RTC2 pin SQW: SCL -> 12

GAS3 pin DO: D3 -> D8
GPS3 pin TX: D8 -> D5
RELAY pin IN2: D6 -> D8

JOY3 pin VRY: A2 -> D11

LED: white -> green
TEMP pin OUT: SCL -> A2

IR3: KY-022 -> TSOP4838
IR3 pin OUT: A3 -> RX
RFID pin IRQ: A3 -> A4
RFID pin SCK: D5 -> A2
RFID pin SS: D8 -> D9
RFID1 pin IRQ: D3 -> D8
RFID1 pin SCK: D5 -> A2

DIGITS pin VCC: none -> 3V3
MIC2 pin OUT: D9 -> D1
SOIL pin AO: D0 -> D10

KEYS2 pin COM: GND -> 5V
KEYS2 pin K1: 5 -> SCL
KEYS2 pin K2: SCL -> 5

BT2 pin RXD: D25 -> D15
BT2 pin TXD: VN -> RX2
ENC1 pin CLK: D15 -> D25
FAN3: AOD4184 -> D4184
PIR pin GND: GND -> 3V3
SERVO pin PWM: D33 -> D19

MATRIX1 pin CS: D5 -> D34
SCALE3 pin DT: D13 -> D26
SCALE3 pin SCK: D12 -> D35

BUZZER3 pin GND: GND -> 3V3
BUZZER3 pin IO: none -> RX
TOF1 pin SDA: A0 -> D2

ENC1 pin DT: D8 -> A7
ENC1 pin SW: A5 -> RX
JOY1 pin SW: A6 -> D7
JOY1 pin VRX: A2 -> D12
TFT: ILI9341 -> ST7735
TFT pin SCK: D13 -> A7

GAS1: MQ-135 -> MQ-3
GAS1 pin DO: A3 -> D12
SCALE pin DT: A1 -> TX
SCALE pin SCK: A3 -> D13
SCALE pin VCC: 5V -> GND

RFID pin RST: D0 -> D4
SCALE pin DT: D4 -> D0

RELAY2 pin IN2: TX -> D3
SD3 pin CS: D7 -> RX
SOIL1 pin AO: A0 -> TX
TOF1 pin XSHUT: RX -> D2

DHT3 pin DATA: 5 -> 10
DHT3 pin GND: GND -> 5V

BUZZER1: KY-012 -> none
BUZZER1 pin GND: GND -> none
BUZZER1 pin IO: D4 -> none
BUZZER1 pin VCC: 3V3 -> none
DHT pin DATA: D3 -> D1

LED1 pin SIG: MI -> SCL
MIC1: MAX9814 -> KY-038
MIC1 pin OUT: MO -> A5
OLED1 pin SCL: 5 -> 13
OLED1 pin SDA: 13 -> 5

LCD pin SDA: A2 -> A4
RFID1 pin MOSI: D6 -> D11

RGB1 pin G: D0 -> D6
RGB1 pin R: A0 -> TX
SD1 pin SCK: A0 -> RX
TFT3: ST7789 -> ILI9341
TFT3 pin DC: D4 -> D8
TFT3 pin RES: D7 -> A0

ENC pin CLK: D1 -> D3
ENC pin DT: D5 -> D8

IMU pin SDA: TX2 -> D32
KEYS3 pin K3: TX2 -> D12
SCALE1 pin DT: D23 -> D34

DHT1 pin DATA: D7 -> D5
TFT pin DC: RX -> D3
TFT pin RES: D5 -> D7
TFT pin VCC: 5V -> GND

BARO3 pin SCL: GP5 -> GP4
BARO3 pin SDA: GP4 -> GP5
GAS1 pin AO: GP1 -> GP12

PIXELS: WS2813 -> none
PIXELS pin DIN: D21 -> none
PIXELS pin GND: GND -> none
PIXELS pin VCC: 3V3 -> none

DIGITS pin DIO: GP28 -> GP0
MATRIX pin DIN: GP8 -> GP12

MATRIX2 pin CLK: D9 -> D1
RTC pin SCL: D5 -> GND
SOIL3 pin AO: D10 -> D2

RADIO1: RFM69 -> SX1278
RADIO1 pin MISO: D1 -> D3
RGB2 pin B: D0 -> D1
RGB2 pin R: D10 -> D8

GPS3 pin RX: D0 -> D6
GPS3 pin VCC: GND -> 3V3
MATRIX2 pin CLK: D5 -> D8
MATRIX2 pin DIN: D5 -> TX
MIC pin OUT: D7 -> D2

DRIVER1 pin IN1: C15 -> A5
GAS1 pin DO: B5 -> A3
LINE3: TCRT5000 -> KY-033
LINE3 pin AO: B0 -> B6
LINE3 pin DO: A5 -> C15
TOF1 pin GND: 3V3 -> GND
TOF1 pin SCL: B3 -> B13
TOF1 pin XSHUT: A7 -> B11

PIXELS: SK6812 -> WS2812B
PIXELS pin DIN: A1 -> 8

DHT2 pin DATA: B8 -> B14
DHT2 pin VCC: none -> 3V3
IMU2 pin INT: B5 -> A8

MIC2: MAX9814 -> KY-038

▶ _Exercise description_:
What is needed is every line from the start of the entries through the line containing "SERVO pin PWM: D33 -> D19", returned word for word and nothing else.

▶ _Output_:
RTC2 pin SQW: SCL -> 12

GAS3 pin DO: D3 -> D8
GPS3 pin TX: D8 -> D5
RELAY pin IN2: D6 -> D8

JOY3 pin VRY: A2 -> D11

LED: white -> green
TEMP pin OUT: SCL -> A2

IR3: KY-022 -> TSOP4838
IR3 pin OUT: A3 -> RX
RFID pin IRQ: A3 -> A4
RFID pin SCK: D5 -> A2
RFID pin SS: D8 -> D9
RFID1 pin IRQ: D3 -> D8
RFID1 pin SCK: D5 -> A2

DIGITS pin VCC: none -> 3V3
MIC2 pin OUT: D9 -> D1
SOIL pin AO: D0 -> D10

KEYS2 pin COM: GND -> 5V
KEYS2 pin K1: 5 -> SCL
KEYS2 pin K2: SCL -> 5

BT2 pin RXD: D25 -> D15
BT2 pin TXD: VN -> RX2
ENC1 pin CLK: D15 -> D25
FAN3: AOD4184 -> D4184
PIR pin GND: GND -> 3V3
SERVO pin PWM: D33 -> D19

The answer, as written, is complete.